--- Entries shown ---

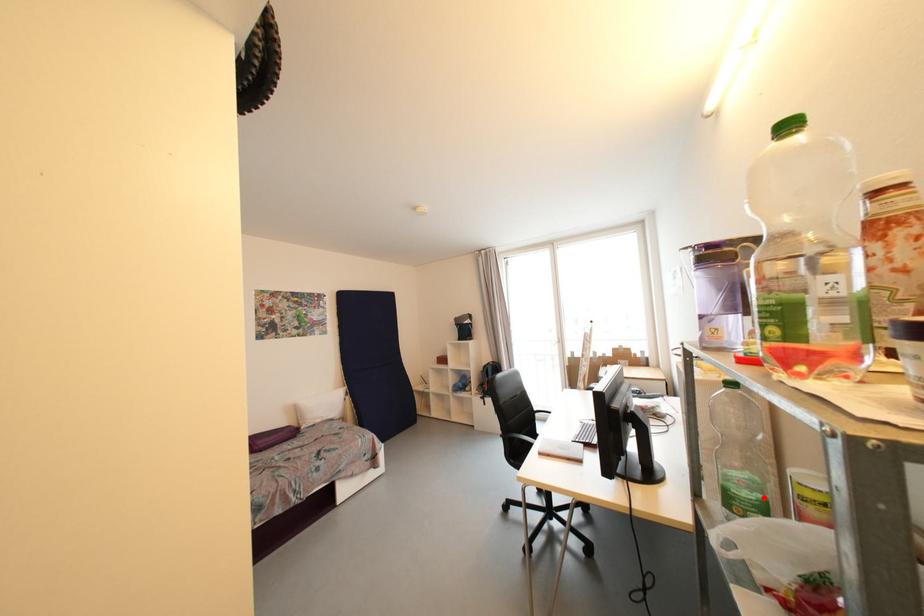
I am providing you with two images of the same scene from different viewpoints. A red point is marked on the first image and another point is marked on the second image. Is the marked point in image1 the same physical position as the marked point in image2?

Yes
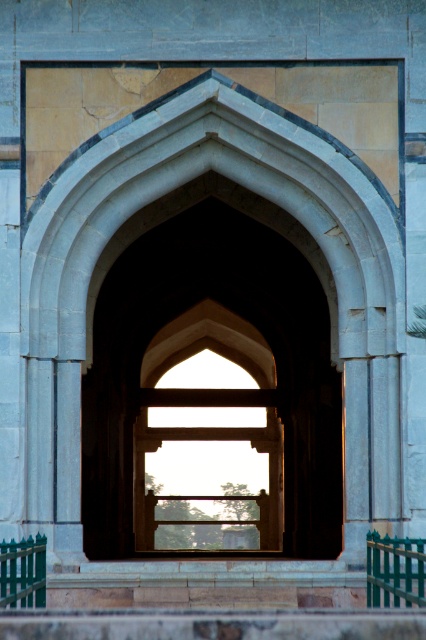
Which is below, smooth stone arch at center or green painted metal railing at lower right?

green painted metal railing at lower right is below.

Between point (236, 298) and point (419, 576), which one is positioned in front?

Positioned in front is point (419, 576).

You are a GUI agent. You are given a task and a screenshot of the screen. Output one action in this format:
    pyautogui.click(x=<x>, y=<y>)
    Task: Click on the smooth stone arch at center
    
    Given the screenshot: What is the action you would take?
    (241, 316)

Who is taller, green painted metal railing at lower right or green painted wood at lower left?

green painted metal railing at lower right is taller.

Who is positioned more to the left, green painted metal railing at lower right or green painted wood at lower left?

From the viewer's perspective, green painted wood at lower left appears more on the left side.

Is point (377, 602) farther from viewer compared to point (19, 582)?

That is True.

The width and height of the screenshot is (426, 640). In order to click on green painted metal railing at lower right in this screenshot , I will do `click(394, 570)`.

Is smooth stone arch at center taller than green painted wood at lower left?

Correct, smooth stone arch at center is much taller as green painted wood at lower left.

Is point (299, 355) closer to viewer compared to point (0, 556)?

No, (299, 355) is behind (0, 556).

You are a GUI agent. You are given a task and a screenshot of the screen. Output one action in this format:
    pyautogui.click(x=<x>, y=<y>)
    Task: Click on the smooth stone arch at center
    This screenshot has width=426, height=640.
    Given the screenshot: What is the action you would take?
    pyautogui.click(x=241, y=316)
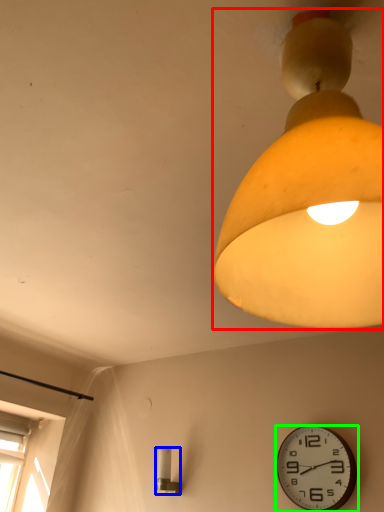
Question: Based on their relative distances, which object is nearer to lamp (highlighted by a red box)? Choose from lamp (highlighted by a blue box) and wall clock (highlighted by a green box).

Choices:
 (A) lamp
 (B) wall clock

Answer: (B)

---
--- Entries shown ---

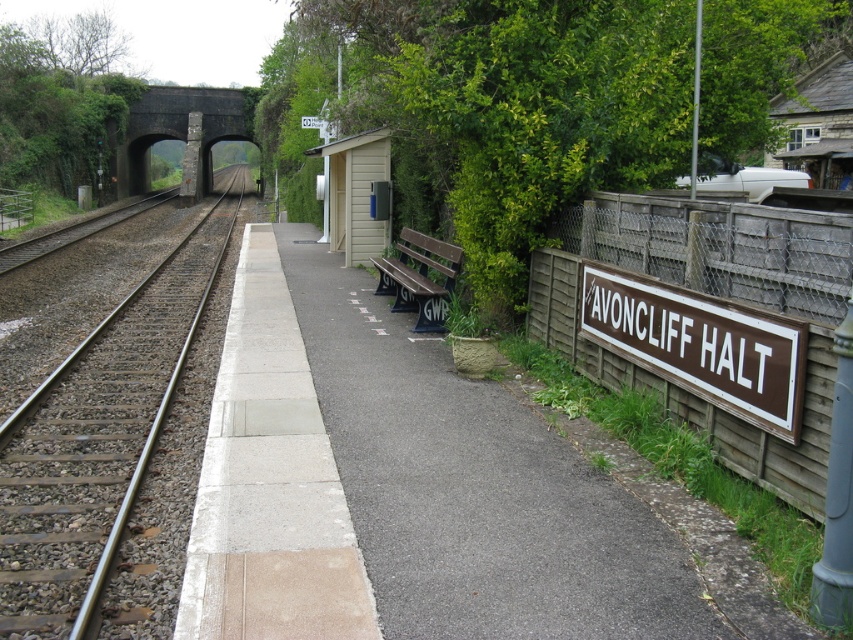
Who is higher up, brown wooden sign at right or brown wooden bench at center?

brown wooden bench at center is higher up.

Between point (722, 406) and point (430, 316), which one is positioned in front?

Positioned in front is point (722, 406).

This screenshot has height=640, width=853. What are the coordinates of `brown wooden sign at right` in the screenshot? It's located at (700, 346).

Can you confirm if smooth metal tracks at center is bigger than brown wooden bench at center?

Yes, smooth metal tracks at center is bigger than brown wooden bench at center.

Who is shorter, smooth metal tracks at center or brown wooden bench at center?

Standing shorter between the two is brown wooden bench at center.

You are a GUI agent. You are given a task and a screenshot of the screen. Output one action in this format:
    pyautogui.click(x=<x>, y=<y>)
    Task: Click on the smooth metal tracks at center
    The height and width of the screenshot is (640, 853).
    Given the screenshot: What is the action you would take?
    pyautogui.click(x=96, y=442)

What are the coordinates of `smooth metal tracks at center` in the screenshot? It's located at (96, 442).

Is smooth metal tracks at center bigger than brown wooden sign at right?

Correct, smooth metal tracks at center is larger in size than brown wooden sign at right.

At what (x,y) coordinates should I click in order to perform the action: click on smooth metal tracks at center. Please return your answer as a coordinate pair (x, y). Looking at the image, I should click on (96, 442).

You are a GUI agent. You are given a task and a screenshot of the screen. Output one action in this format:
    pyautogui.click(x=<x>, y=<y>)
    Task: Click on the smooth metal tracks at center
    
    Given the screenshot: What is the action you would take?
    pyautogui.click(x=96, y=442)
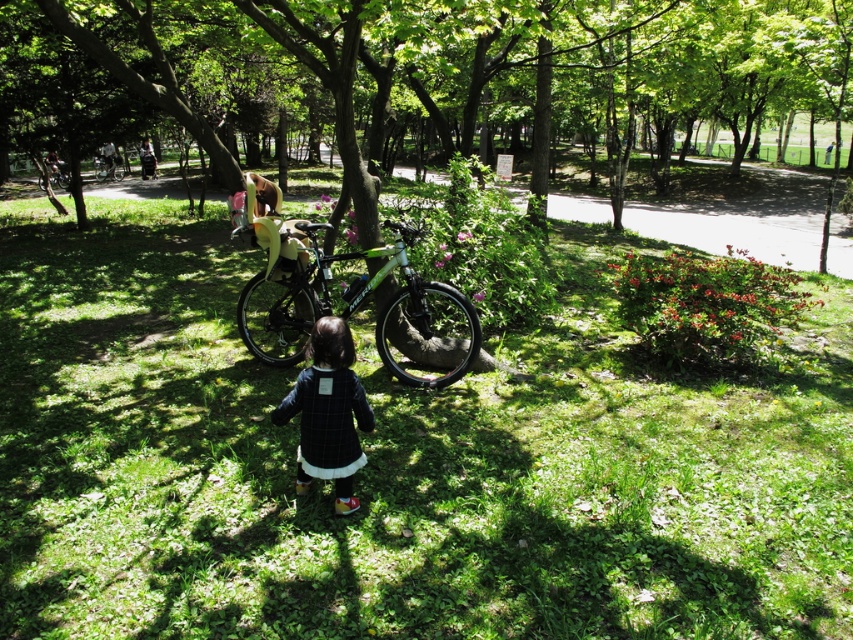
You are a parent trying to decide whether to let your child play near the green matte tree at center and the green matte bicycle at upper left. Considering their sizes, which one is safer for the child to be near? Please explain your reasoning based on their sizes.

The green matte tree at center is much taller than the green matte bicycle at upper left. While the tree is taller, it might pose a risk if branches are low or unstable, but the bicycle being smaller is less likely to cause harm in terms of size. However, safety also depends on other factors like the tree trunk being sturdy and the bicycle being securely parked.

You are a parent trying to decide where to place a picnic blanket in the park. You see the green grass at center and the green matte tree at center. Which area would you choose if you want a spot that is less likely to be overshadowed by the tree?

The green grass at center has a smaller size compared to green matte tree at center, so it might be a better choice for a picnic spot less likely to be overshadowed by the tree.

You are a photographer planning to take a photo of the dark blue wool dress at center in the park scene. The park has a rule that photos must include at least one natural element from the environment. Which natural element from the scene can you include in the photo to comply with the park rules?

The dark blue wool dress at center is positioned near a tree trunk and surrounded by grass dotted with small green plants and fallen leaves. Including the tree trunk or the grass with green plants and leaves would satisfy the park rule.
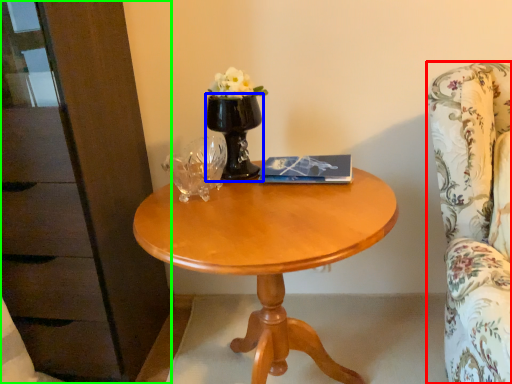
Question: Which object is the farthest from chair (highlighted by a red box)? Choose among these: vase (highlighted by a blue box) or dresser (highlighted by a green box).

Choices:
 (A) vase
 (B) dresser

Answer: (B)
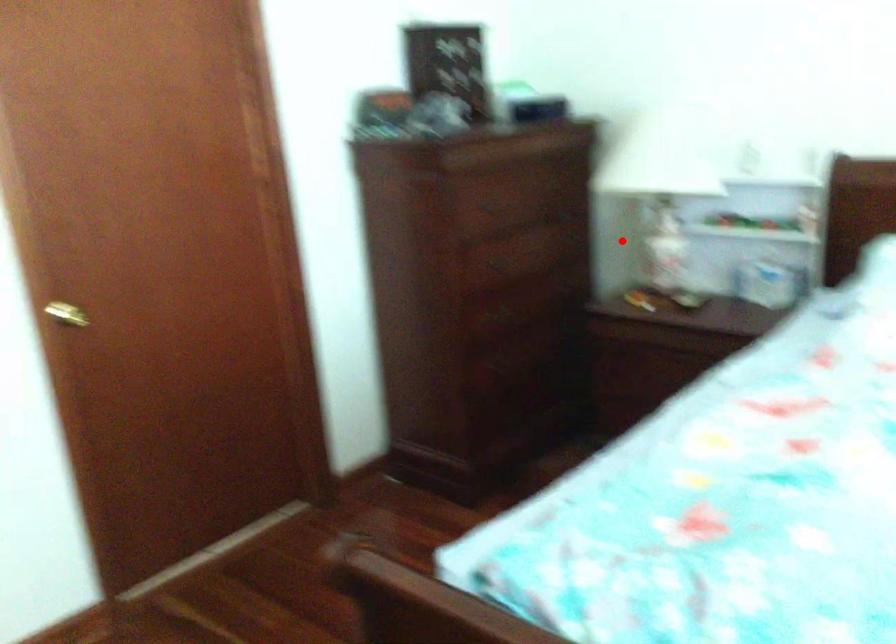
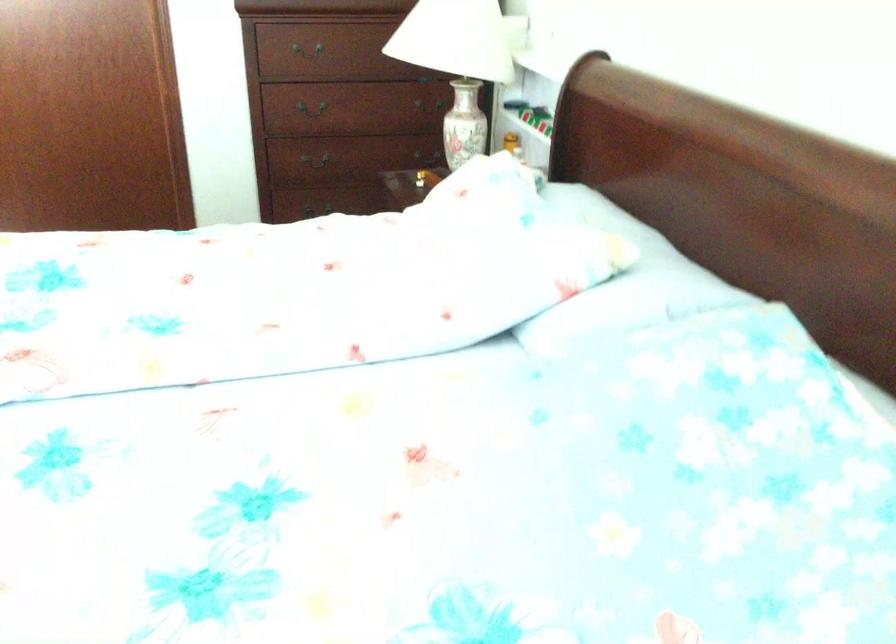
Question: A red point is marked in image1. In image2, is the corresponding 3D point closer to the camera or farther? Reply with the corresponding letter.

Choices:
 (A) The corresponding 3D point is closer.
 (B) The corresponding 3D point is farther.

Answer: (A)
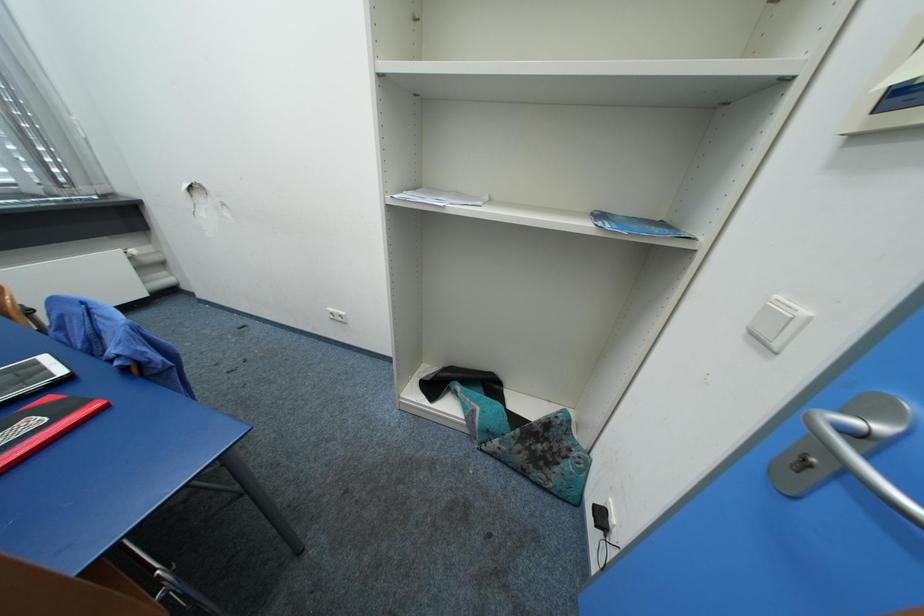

---
--- Entries shown ---

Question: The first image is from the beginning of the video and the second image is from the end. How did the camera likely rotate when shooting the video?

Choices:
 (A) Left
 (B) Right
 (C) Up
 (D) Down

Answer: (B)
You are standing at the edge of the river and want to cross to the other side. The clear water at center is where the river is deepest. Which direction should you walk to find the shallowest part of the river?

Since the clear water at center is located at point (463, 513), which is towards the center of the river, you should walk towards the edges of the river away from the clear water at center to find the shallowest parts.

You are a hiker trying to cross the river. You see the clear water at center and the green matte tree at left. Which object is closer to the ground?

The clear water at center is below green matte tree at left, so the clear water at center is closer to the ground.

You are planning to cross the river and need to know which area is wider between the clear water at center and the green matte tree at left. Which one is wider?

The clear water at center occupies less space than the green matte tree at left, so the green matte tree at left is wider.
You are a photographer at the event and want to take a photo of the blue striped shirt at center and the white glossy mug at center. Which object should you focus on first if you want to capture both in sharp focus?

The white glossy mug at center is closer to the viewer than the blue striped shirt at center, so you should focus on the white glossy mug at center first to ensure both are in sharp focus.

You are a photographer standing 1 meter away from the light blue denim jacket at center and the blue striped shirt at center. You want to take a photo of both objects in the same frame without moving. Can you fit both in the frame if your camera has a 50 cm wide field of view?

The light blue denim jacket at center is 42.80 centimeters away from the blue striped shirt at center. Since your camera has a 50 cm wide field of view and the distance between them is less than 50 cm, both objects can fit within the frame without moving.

---

Requirements: Copy the items word for word, from the line containing "Question: A red" through the line containing "Answer: (A)".

Result of the task:
Question: A red point is marked in image1. In image2, is the corresponding 3D point closer to the camera or farther? Reply with the corresponding letter.

Choices:
 (A) The corresponding 3D point is closer.
 (B) The corresponding 3D point is farther.

Answer: (A)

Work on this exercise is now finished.